◆ What to do
Look through the records below and collect all lines that hold the string "roller".

╭─ Material provided

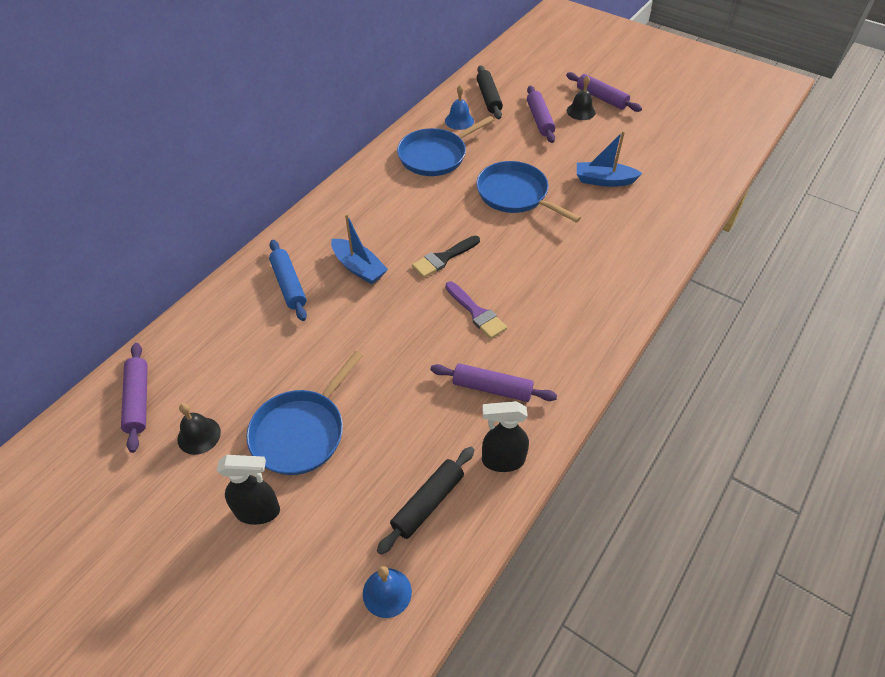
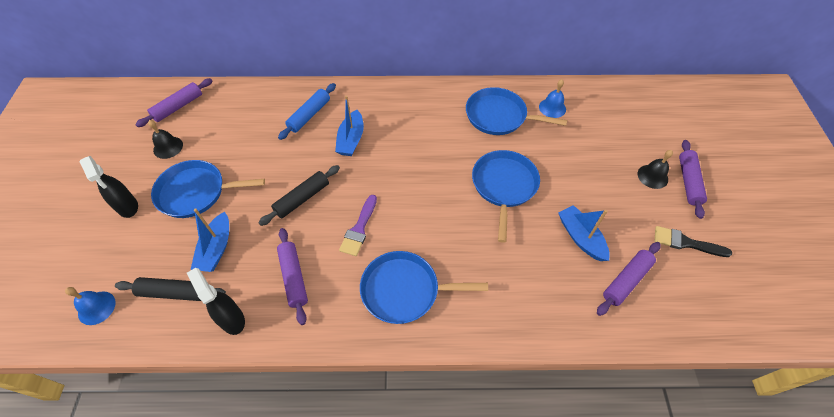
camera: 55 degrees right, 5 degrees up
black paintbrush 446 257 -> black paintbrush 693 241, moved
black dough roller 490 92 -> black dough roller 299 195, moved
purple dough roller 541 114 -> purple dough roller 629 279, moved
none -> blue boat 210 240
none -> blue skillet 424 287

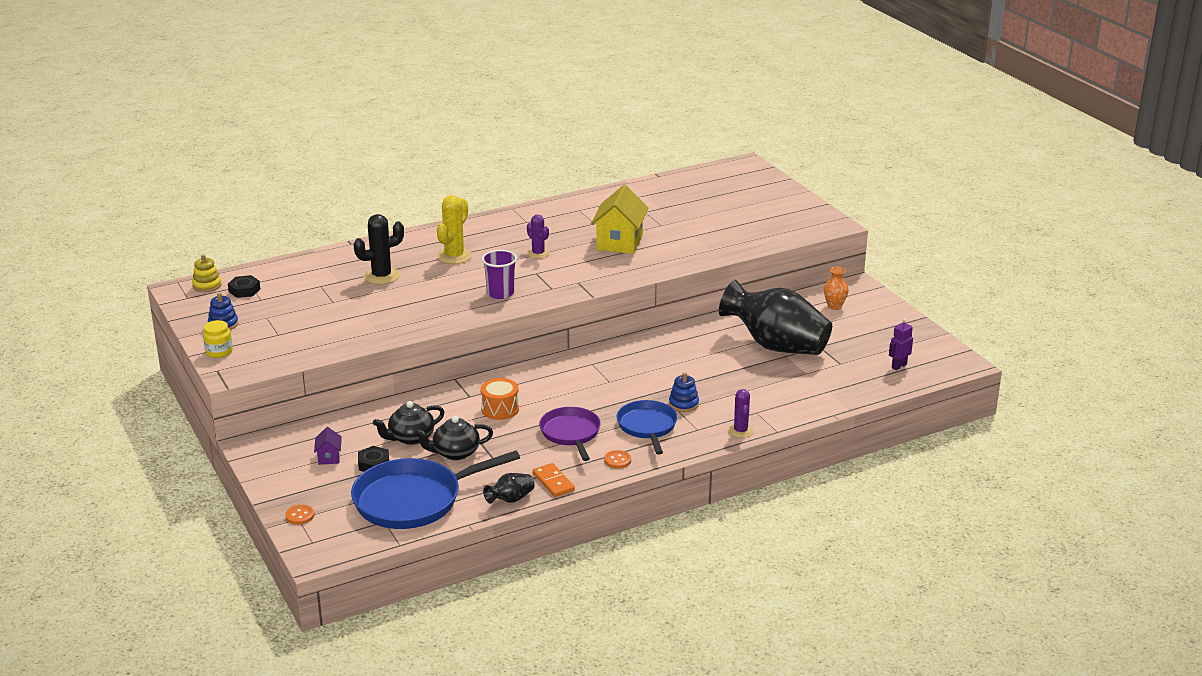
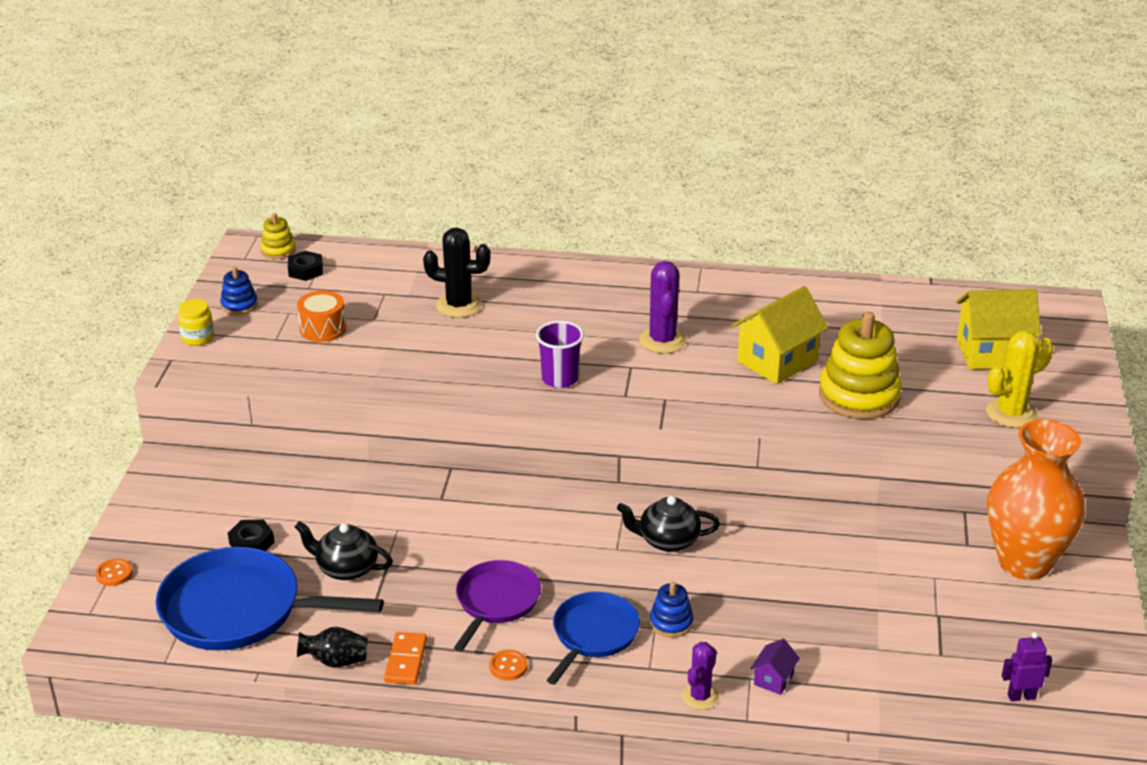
camera: 35 degrees right, 5 degrees up
purple house 328 446 -> purple house 775 667, moved
black tea pot 409 423 -> black tea pot 668 524, moved
yellow cactus 454 229 -> yellow cactus 1019 379, moved
bright orange toy drum 500 399 -> bright orange toy drum 321 316, moved
purple cactus 538 237 -> purple cactus 663 307, x1.54
black vase 775 317 -> none
bright orange vase 836 288 -> bright orange vase 1036 499, x2.48
none -> yellow ring stacker 860 365
none -> yellow house 998 329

╰─

◆ Result of this task
black dough roller 490 92 -> black dough roller 299 195, moved
purple dough roller 541 114 -> purple dough roller 629 279, moved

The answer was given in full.